(Dataset entries begins)

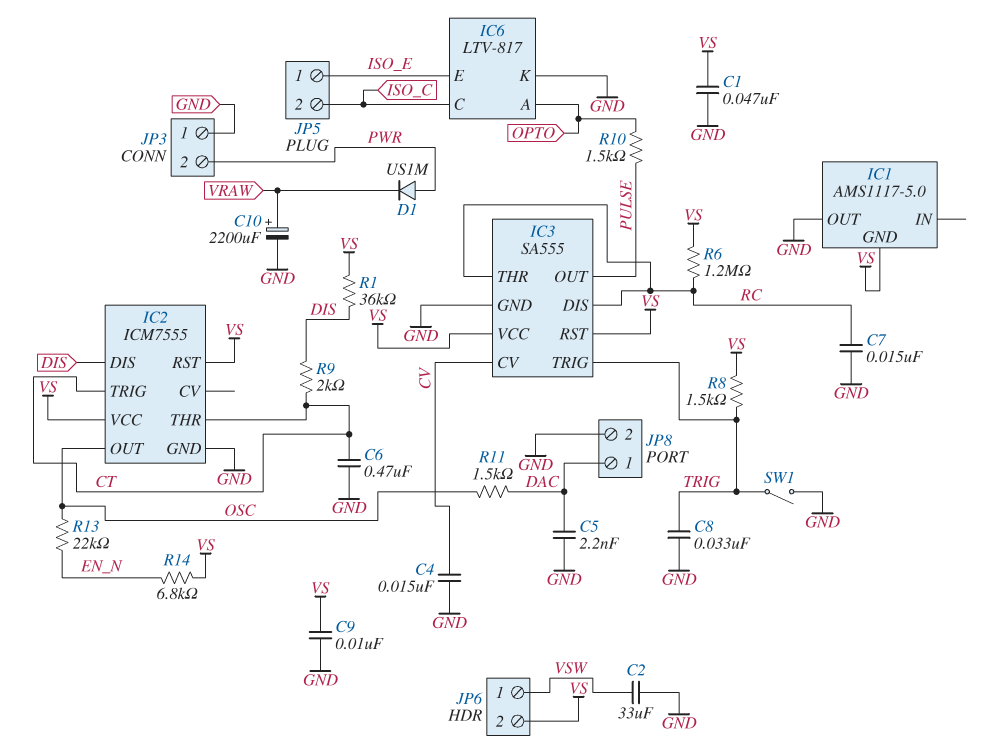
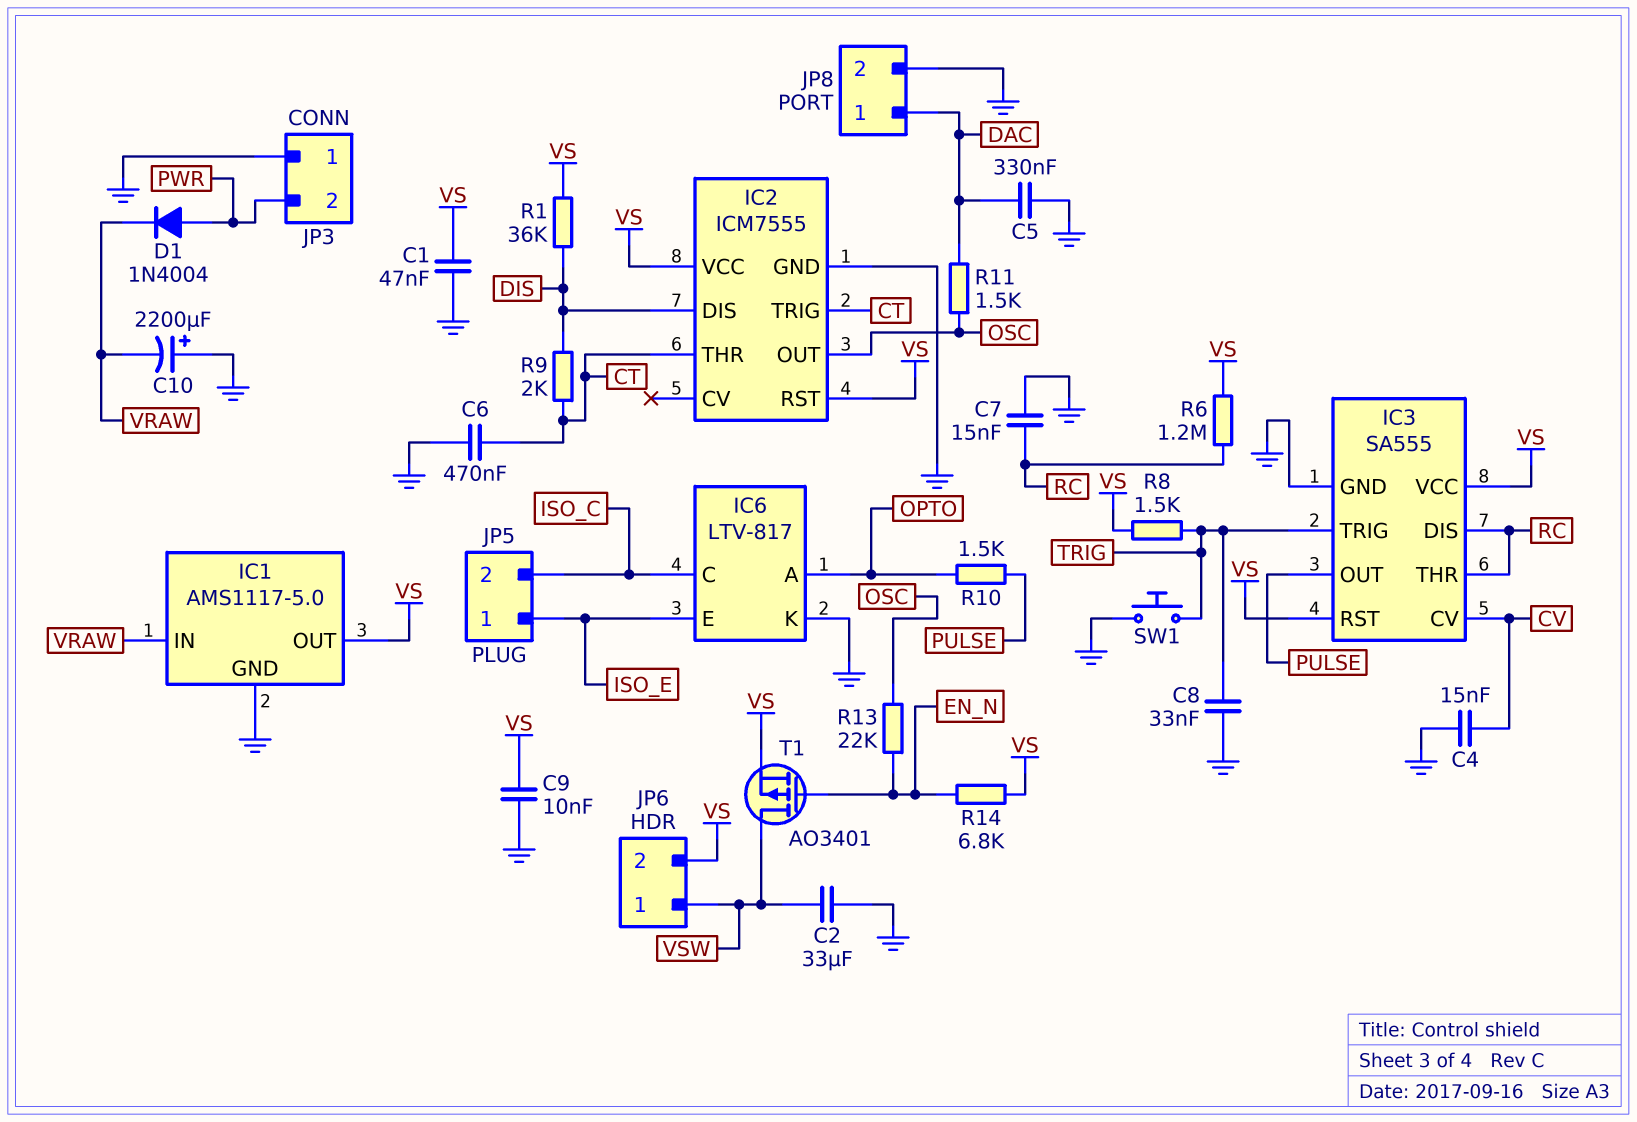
C5: 2.2nF (DAC, GND) -> 330nF (DAC, GND)
C10: 2200uF (plus VRAW, minus GND) -> 2200uF (plus GND, minus VRAW)
D1: diode US1M (A PWR, K VRAW) -> diode 1N4004 (A PWR, K VRAW)
IC1 pin GND: VS -> GND
IC1 pin IN: none -> VRAW
IC1 pin OUT: GND -> VS
SW1: switch (GND, TRIG) -> button (GND, TRIG)
T1: none -> PMOS AO3401 (G EN_N, D VSW, S VS)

(Dataset entries ends)

→ **Work request**
Reprint the whole listing above exactly, taking out the pictures.

→ **Result**
C5: 2.2nF (DAC, GND) -> 330nF (DAC, GND)
C10: 2200uF (plus VRAW, minus GND) -> 2200uF (plus GND, minus VRAW)
D1: diode US1M (A PWR, K VRAW) -> diode 1N4004 (A PWR, K VRAW)
IC1 pin GND: VS -> GND
IC1 pin IN: none -> VRAW
IC1 pin OUT: GND -> VS
SW1: switch (GND, TRIG) -> button (GND, TRIG)
T1: none -> PMOS AO3401 (G EN_N, D VSW, S VS)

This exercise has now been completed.